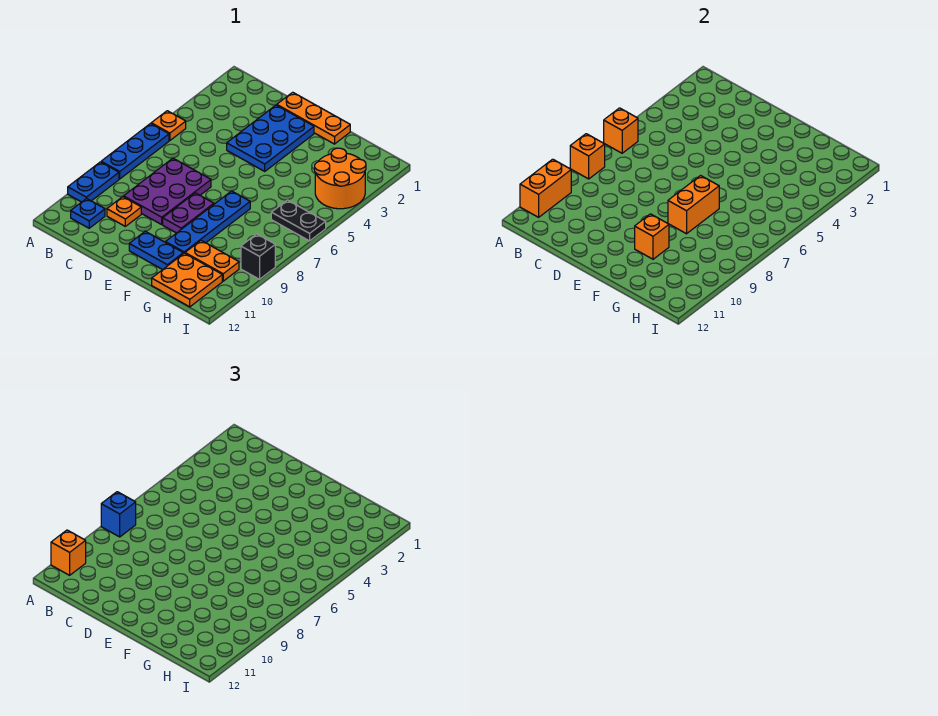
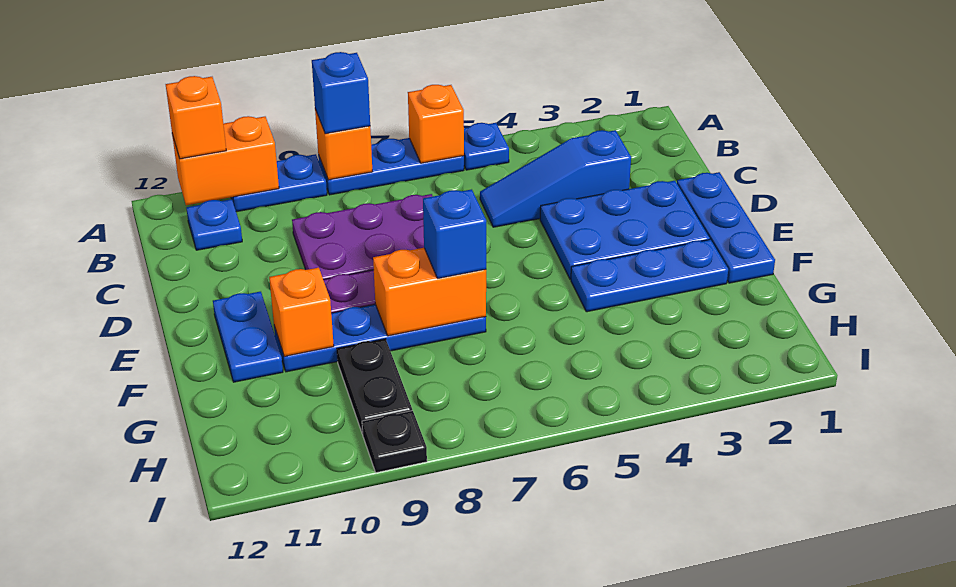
orange plate A5 level 1 -> blue plate A5 level 1
none -> blue slope C3:C5 level 1 top 3
orange plate C10 level 1 -> none
orange plate D1:F1 level 1 -> blue plate D1:F1 level 1
none -> blue plate F2:F4 level 1
none -> blue brick F7 level 3
orange plate G10:H10 level 1 -> none
orange plate G11:H12 level 1 -> none
orange round brick H3:I4 level 1 -> none
black plate H6:I6 level 1 -> black plate G9:H9 level 1
black brick I9 level 1 -> black plate I9 level 1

Problem statement ::
Go through the listing above and copy each line in which the string "brick" is found.

Response for this exercise ::
none -> blue brick F7 level 3
orange round brick H3:I4 level 1 -> none
black brick I9 level 1 -> black plate I9 level 1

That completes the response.